═════ RECORDS SUPPLIED ═════

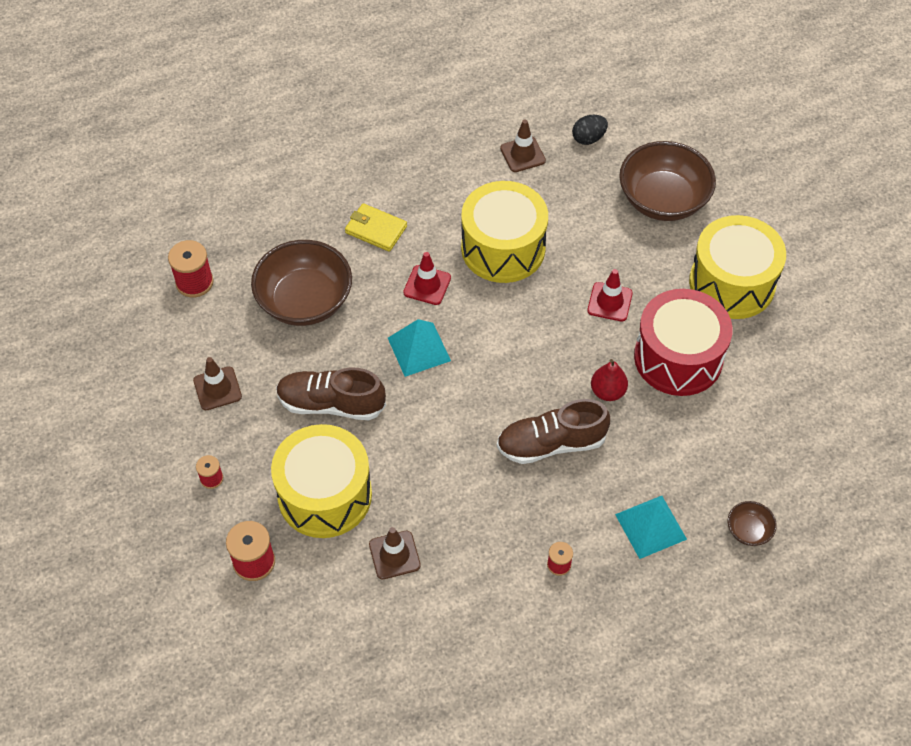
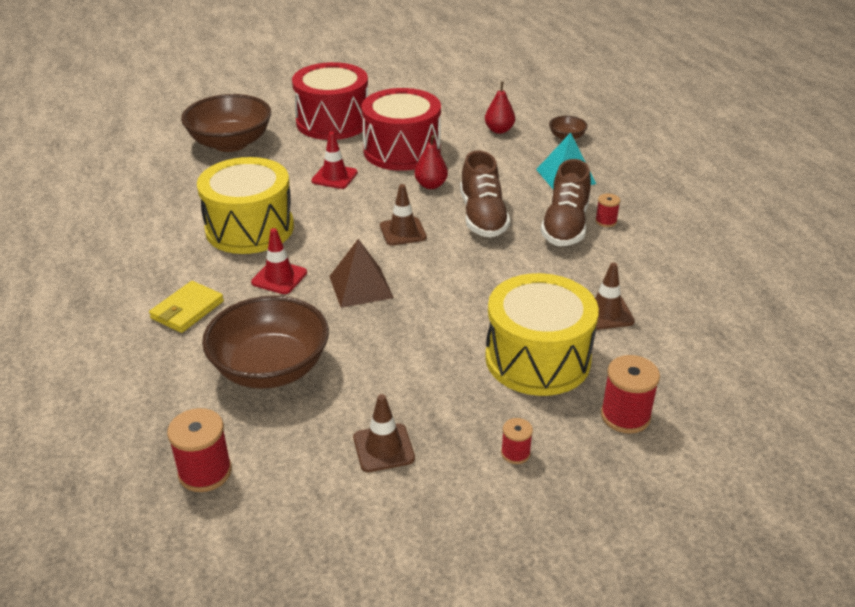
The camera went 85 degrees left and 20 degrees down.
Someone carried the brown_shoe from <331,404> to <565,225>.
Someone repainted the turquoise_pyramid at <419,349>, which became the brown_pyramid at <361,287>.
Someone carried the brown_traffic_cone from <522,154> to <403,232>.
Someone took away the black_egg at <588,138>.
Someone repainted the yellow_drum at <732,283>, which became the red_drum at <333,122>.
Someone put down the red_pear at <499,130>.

═════
═════ RECORDS SUPPLIED ═════

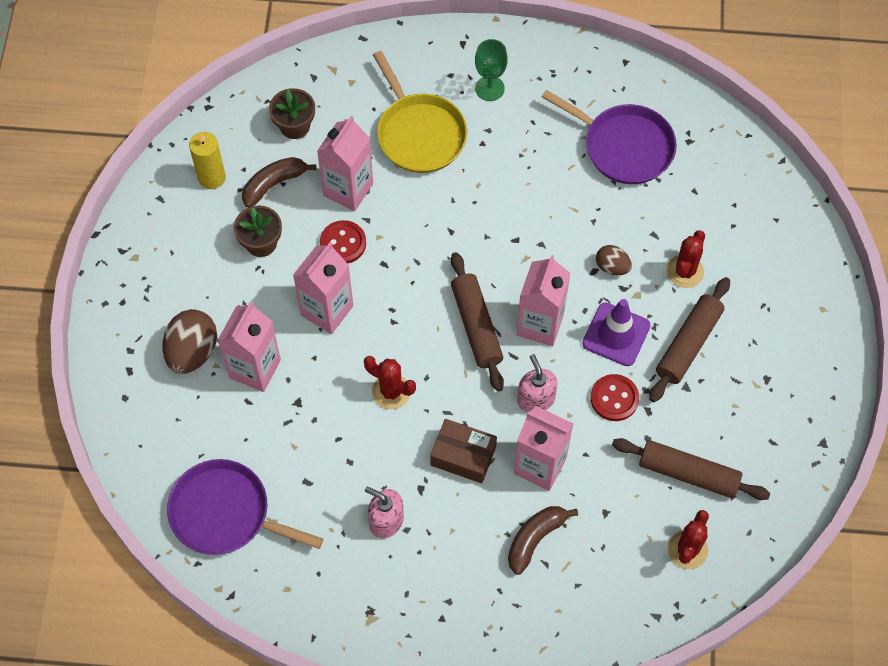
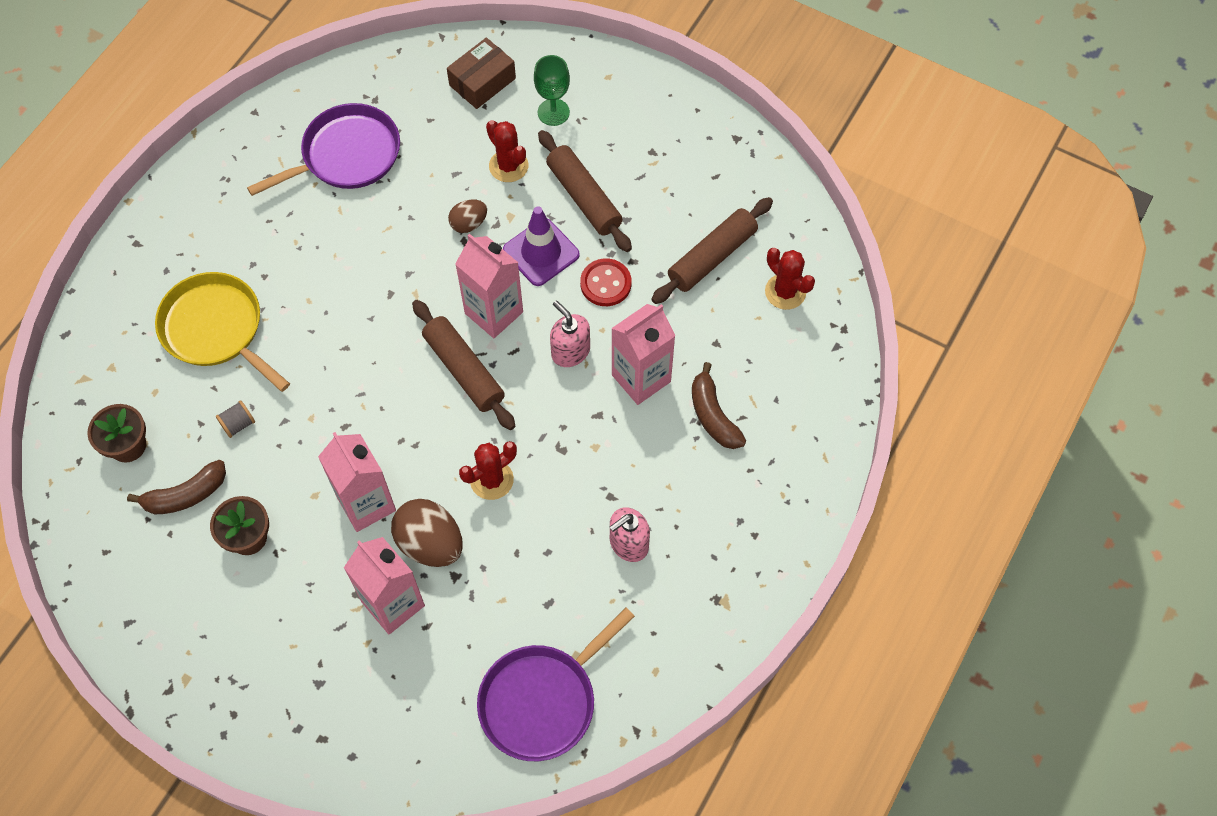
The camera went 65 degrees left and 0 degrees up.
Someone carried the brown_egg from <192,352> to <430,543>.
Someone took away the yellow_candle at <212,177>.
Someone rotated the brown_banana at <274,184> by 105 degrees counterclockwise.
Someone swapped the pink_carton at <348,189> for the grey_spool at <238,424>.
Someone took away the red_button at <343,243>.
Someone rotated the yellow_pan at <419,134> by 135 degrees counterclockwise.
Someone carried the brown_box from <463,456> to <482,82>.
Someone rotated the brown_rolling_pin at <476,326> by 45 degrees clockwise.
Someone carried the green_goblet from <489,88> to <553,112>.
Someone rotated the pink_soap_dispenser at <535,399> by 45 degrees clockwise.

═════

TO DO
Write out only the lines that run from the line containing "The camera went 85" through the line containing "Someone put down the red_pear at <499,130>.", both included, exactly as they appear above.

ANSWER BELOW
The camera went 85 degrees left and 20 degrees down.
Someone carried the brown_shoe from <331,404> to <565,225>.
Someone repainted the turquoise_pyramid at <419,349>, which became the brown_pyramid at <361,287>.
Someone carried the brown_traffic_cone from <522,154> to <403,232>.
Someone took away the black_egg at <588,138>.
Someone repainted the yellow_drum at <732,283>, which became the red_drum at <333,122>.
Someone put down the red_pear at <499,130>.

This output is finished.